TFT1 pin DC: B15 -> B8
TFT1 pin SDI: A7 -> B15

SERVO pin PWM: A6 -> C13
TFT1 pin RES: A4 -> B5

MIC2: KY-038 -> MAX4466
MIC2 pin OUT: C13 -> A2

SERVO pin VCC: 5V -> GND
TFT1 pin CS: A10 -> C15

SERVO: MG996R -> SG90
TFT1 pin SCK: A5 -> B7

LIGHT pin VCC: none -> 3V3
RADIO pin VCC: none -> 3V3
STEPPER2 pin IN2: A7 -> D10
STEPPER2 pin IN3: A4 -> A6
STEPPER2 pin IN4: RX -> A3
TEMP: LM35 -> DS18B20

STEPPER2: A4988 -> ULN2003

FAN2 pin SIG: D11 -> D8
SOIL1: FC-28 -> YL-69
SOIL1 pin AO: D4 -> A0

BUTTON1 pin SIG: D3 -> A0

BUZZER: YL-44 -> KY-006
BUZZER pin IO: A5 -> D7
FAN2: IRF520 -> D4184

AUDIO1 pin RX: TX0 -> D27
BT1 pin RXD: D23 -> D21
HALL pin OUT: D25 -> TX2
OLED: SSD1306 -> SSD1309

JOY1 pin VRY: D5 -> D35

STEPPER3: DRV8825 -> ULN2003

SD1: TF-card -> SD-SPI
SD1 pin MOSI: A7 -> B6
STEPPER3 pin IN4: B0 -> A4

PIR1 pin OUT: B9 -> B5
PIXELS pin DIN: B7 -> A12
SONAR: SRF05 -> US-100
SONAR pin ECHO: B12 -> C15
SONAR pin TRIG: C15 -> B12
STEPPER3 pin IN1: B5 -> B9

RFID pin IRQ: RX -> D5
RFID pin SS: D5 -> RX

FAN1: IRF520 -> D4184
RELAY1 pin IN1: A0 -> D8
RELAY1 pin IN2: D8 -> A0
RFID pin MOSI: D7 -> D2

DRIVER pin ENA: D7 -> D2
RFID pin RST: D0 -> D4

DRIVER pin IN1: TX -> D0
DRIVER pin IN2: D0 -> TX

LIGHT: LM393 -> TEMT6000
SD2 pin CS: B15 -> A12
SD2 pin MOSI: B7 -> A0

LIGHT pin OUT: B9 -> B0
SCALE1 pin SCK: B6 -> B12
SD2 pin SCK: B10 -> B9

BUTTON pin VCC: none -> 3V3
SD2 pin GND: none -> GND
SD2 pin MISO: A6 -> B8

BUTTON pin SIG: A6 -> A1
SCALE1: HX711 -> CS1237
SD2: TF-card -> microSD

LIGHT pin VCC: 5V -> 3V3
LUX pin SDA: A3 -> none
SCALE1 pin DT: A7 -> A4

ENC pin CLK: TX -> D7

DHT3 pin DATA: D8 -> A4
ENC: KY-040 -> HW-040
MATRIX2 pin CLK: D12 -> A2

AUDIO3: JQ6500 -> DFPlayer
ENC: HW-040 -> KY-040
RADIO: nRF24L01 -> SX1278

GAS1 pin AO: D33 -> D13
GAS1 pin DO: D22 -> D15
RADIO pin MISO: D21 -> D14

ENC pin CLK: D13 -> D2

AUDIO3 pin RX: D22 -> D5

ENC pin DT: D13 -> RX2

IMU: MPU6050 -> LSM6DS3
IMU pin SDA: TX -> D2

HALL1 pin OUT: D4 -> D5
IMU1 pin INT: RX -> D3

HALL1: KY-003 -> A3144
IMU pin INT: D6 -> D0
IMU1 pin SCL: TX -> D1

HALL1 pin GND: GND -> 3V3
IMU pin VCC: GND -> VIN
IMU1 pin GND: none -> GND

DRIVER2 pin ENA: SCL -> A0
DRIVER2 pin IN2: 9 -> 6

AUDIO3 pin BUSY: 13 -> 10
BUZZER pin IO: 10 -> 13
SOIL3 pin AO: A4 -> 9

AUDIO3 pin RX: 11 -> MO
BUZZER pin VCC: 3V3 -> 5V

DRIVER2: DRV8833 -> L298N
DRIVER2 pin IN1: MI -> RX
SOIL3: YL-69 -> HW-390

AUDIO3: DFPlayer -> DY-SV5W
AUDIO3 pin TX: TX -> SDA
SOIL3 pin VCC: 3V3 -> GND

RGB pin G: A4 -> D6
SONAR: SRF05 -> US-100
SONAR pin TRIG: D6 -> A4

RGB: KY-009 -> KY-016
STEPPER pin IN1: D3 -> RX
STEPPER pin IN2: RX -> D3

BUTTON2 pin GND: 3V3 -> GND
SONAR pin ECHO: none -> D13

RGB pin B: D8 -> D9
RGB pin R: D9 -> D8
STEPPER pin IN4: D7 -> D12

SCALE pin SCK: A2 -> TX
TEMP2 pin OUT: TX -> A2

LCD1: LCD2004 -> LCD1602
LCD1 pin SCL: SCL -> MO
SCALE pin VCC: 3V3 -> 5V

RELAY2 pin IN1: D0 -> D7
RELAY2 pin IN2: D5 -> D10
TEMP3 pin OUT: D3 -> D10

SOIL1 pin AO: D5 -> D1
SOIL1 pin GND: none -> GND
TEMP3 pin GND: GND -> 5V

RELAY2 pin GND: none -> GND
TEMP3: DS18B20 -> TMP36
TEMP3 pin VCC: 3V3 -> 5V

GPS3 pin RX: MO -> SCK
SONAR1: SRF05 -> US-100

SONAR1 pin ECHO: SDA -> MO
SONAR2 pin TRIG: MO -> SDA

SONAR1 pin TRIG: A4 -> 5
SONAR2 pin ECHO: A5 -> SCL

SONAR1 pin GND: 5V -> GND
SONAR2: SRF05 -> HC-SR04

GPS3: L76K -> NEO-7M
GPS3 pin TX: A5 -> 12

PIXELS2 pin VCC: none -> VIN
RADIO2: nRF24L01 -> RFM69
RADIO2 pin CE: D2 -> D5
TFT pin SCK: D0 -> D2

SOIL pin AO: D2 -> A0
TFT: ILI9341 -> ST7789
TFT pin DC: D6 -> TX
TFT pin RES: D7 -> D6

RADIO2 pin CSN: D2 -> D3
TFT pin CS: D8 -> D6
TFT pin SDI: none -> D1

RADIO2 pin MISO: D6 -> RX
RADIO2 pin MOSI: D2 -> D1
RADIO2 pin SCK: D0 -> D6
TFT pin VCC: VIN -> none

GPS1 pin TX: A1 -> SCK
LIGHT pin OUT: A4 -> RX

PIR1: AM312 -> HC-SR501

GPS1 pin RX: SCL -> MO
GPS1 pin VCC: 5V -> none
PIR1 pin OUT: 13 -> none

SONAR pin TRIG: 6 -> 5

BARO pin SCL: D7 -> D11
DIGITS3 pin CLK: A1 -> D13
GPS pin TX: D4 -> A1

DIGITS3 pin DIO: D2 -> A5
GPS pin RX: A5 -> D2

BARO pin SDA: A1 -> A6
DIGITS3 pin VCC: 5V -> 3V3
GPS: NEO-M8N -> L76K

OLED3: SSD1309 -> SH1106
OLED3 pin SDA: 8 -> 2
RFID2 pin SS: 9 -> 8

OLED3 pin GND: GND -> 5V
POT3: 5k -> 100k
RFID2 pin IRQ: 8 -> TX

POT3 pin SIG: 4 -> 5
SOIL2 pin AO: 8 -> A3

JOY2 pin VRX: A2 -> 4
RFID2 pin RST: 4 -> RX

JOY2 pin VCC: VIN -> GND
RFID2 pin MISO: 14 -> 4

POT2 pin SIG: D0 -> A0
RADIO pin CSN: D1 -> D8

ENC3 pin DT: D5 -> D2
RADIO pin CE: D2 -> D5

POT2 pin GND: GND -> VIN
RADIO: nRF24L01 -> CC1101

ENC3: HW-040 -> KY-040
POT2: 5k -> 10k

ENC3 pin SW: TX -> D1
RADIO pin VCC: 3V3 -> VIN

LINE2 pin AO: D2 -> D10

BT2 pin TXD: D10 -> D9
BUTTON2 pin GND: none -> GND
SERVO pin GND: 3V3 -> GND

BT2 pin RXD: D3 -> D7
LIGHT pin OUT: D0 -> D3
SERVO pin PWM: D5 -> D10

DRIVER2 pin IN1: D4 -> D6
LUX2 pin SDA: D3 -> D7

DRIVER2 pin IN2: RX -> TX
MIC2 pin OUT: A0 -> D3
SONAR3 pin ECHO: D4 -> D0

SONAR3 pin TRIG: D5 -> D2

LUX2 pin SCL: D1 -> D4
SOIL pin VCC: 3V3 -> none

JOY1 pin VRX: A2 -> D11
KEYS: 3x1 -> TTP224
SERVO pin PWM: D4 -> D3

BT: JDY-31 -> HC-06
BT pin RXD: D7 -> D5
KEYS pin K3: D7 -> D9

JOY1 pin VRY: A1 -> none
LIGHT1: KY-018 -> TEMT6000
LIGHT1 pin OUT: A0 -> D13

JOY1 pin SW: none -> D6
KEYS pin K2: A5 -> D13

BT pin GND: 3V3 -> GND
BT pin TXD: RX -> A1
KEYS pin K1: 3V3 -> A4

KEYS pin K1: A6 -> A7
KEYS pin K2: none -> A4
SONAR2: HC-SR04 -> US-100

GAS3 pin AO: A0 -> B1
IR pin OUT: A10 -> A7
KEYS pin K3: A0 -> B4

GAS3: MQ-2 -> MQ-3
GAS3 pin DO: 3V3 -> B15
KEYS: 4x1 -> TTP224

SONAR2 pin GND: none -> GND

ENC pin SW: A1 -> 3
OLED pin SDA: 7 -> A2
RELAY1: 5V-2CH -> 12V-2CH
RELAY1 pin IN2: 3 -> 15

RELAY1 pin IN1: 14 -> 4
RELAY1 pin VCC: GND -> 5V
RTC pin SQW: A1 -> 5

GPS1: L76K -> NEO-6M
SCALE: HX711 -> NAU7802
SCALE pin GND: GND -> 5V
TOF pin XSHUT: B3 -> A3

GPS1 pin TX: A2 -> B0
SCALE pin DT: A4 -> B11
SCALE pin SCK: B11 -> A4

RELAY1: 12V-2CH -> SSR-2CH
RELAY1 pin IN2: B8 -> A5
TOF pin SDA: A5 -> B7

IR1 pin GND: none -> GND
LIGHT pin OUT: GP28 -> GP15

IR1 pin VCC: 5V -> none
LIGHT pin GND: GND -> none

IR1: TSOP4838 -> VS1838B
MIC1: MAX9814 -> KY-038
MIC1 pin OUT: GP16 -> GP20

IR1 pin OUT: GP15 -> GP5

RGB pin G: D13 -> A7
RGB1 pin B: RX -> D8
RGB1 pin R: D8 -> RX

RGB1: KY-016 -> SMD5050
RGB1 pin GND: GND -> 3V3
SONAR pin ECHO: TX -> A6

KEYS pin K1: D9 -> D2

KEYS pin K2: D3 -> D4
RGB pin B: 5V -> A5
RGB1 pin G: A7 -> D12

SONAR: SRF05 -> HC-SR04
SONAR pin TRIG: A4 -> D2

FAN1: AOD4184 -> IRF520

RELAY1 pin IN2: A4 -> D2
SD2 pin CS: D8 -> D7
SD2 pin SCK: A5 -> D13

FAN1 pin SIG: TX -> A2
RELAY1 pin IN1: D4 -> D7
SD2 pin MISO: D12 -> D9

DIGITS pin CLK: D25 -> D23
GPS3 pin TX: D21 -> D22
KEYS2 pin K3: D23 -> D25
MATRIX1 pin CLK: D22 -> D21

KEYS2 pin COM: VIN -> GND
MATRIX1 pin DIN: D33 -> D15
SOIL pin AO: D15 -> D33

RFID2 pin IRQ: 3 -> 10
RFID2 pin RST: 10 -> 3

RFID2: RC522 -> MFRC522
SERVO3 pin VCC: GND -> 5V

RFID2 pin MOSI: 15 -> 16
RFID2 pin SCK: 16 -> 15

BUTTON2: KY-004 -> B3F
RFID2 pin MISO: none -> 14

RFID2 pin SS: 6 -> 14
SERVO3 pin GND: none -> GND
* * * *
* **Problem to work on**
In the listing above, find the line with "SD2: TF-card -> microSD" and the line with "GAS1 pin DO: D22 -> D15", then print exactly those two lines and every line between them, and nothing more.

* **Solved problem**
SD2: TF-card -> microSD

LIGHT pin VCC: 5V -> 3V3
LUX pin SDA: A3 -> none
SCALE1 pin DT: A7 -> A4

ENC pin CLK: TX -> D7

DHT3 pin DATA: D8 -> A4
ENC: KY-040 -> HW-040
MATRIX2 pin CLK: D12 -> A2

AUDIO3: JQ6500 -> DFPlayer
ENC: HW-040 -> KY-040
RADIO: nRF24L01 -> SX1278

GAS1 pin AO: D33 -> D13
GAS1 pin DO: D22 -> D15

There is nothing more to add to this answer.